• **Work item**
From the line containing "150 degrees clockwise |" through the last line of the entries below, transcribe each line exactly, excluding any picture.

• **Supplied records**
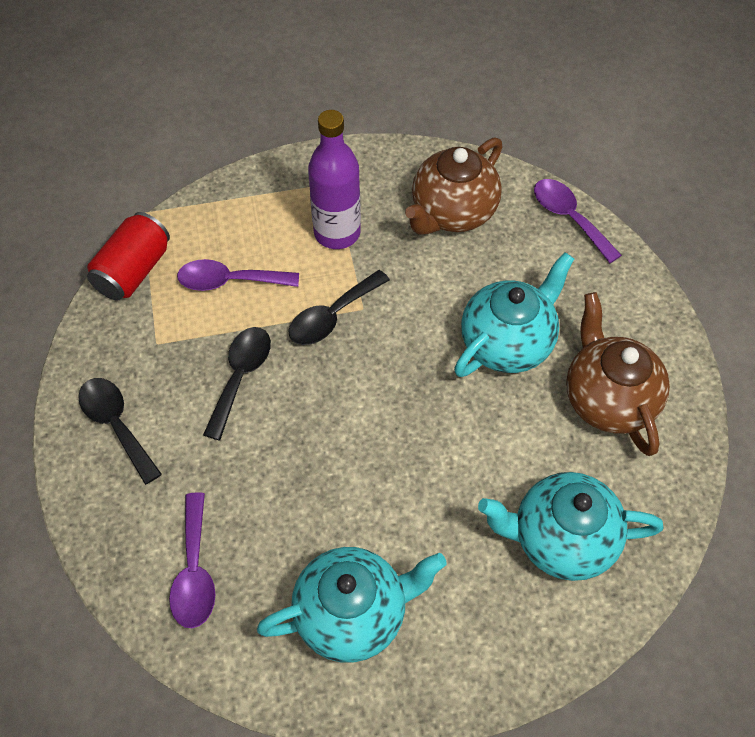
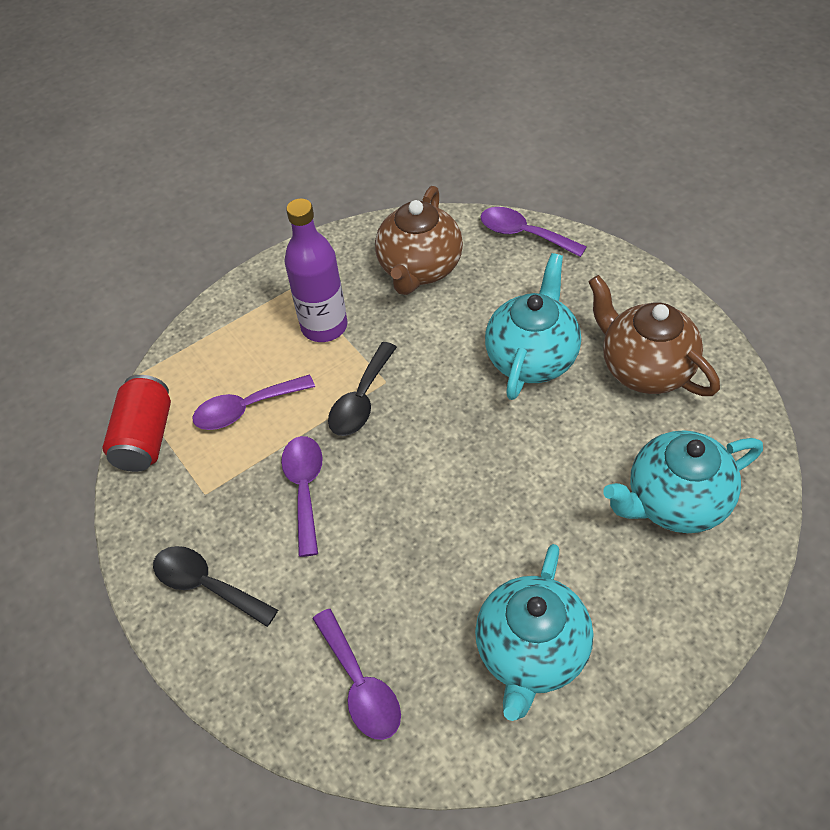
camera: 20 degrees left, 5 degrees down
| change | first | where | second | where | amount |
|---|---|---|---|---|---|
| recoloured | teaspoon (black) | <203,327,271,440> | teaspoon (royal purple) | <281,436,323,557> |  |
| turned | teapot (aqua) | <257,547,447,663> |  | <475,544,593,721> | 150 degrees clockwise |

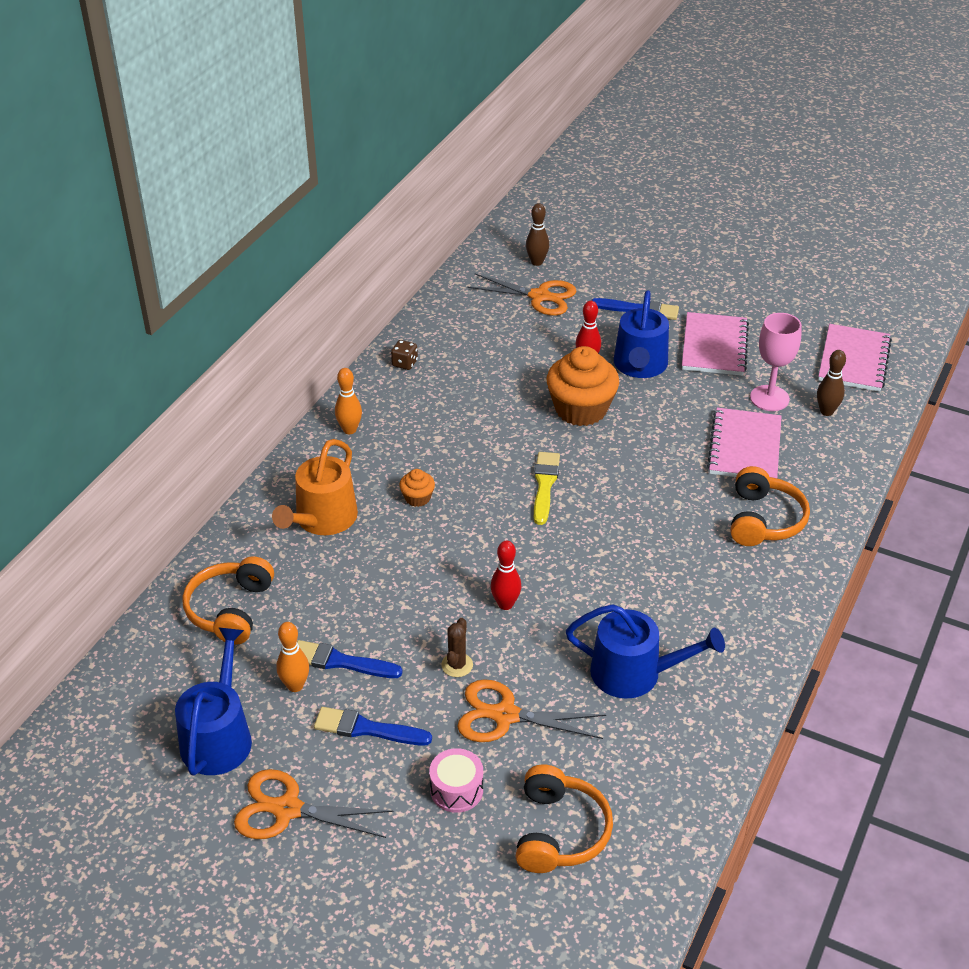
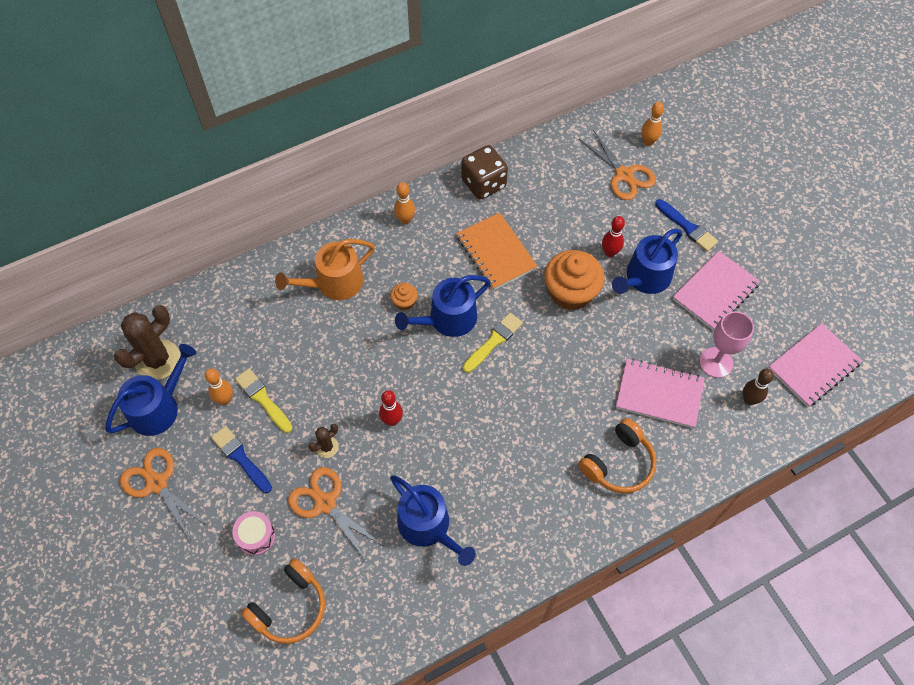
camera: 35 degrees right, 20 degrees up
| change | first | where | second | where | amount |
|---|---|---|---|---|---|
| recoloured | bowling pin (brown) | <526,203,549,266> | bowling pin (orange-coloured) | <641,102,664,146> |  |
| resized | game die (brown) | <391,340,418,370> |  | <461,145,508,200> | x2.10 |
| turned | notepad (pink) | <707,408,782,478> |  | <616,358,705,428> | 60 degrees clockwise |
| removed | headset (orange-coloured) | <182,556,274,645> |  |  |  |
| recoloured | brush (blue) | <297,640,403,678> | brush (yellow) | <235,368,293,433> |  |
| added |  |  | notepad (orange-coloured) | <456,213,538,290> |  |
| added |  |  | watering pot (blue) | <395,275,490,337> |  |
| added |  |  | saguaro cactus (brown) | <114,305,180,380> |  |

• **Output of the exercise**
| turned | teapot (aqua) | <257,547,447,663> |  | <475,544,593,721> | 150 degrees clockwise |

camera: 35 degrees right, 20 degrees up
| change | first | where | second | where | amount |
|---|---|---|---|---|---|
| recoloured | bowling pin (brown) | <526,203,549,266> | bowling pin (orange-coloured) | <641,102,664,146> |  |
| resized | game die (brown) | <391,340,418,370> |  | <461,145,508,200> | x2.10 |
| turned | notepad (pink) | <707,408,782,478> |  | <616,358,705,428> | 60 degrees clockwise |
| removed | headset (orange-coloured) | <182,556,274,645> |  |  |  |
| recoloured | brush (blue) | <297,640,403,678> | brush (yellow) | <235,368,293,433> |  |
| added |  |  | notepad (orange-coloured) | <456,213,538,290> |  |
| added |  |  | watering pot (blue) | <395,275,490,337> |  |
| added |  |  | saguaro cactus (brown) | <114,305,180,380> |  |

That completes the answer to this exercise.